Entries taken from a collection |
Content starts

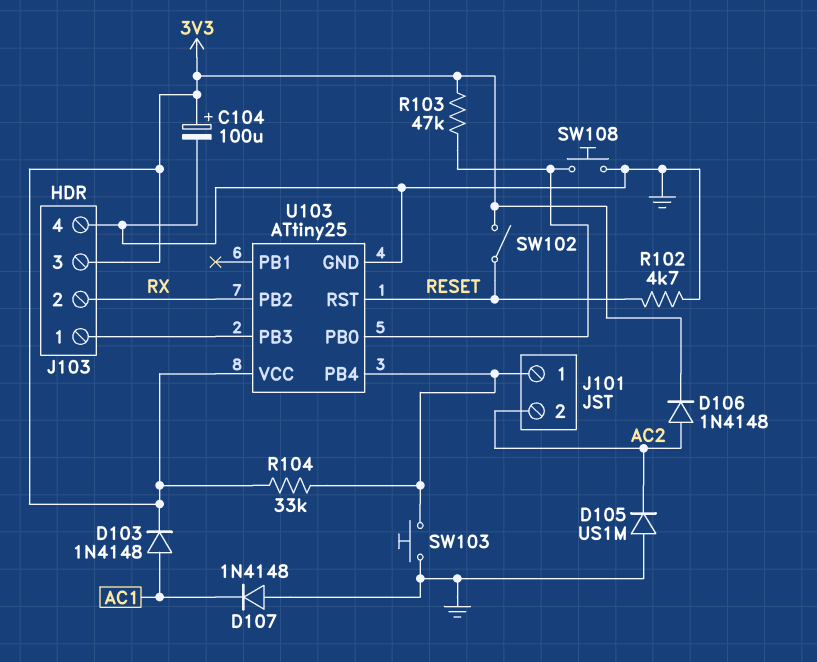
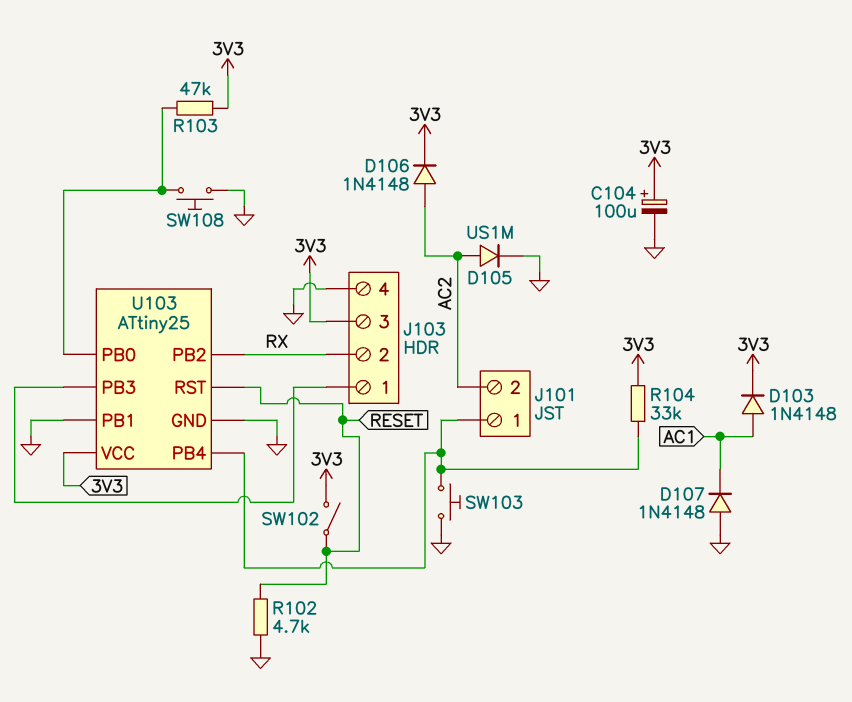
D105: diode US1M (A GND, K AC2) -> diode US1M (A AC2, K GND)
U103 pin PB1: none -> GND

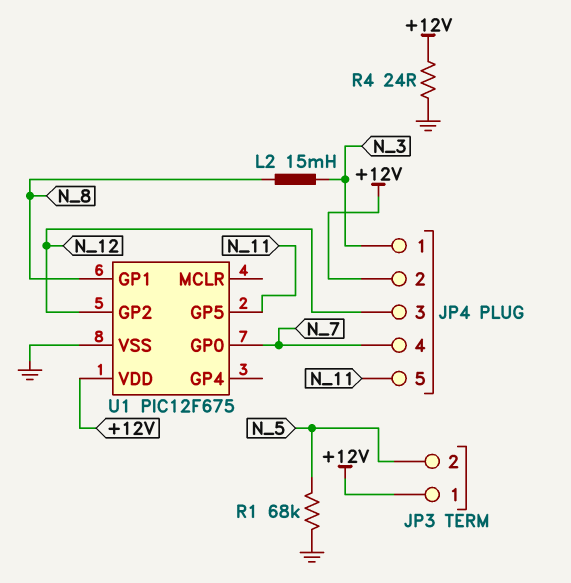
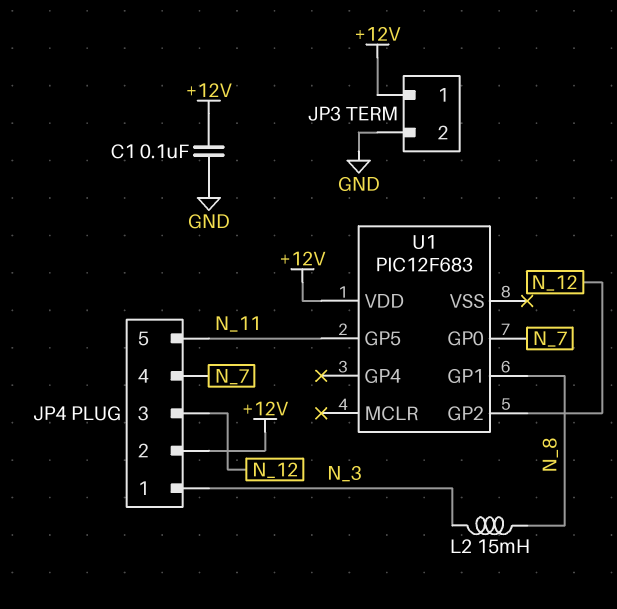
C1: none -> 100nF (+12V, GND)
JP3 pin 2: N_5 -> GND
R1: 68k (GND, N_5) -> none
R4: 24 (+12V, GND) -> none
U1: PIC12F675 -> PIC12F683
U1 pin VSS: GND -> none

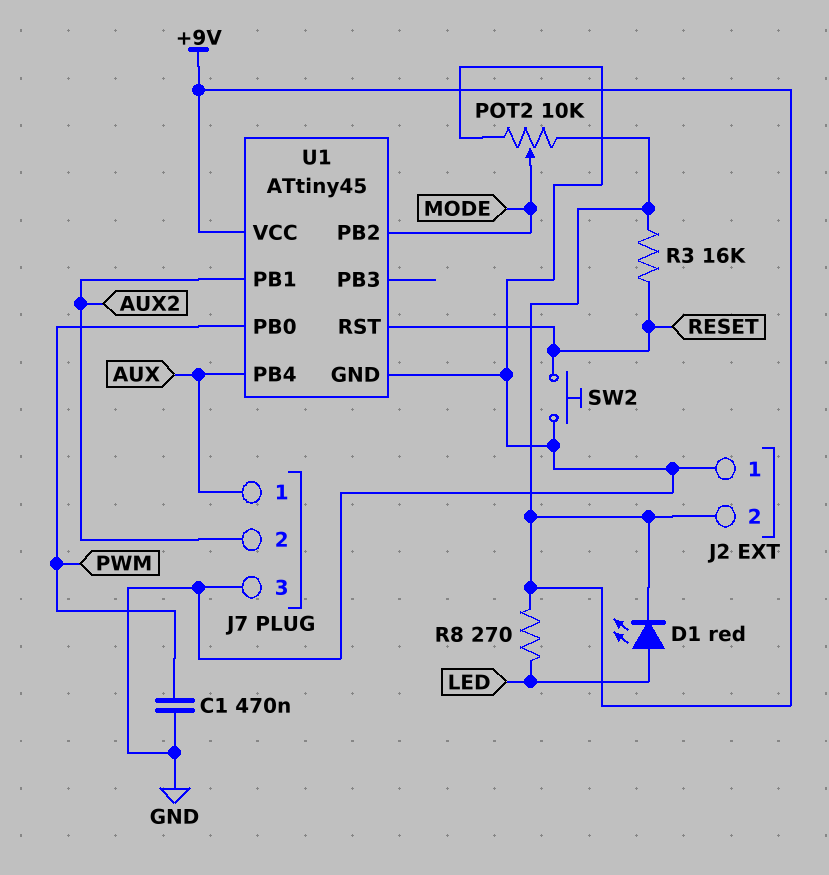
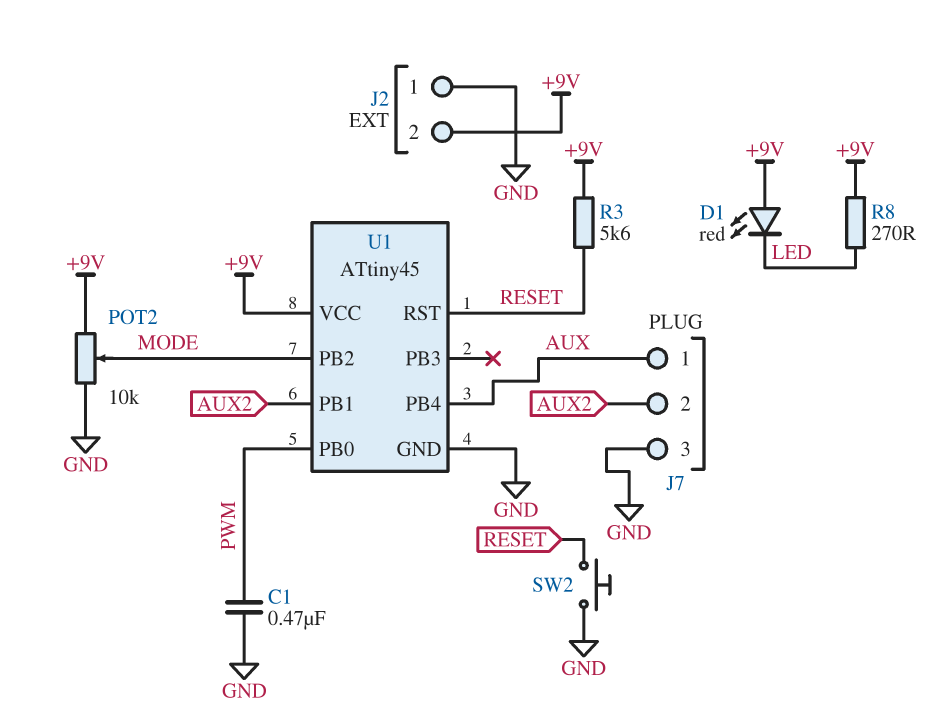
D1: LED red (A LED, K +9V) -> LED red (A +9V, K LED)
R3: 16k (+9V, RESET) -> 5.6k (+9V, RESET)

Content ends

WHAT THE EXERCISE ASKS | From the records above, return exactly the lines running from the one that contains "U103 pin PB1: none -> GND" down to the one that contains "D1: LED red", both included, without any pictures.

TASK RESULT |
U103 pin PB1: none -> GND

C1: none -> 100nF (+12V, GND)
JP3 pin 2: N_5 -> GND
R1: 68k (GND, N_5) -> none
R4: 24 (+12V, GND) -> none
U1: PIC12F675 -> PIC12F683
U1 pin VSS: GND -> none

D1: LED red (A LED, K +9V) -> LED red (A +9V, K LED)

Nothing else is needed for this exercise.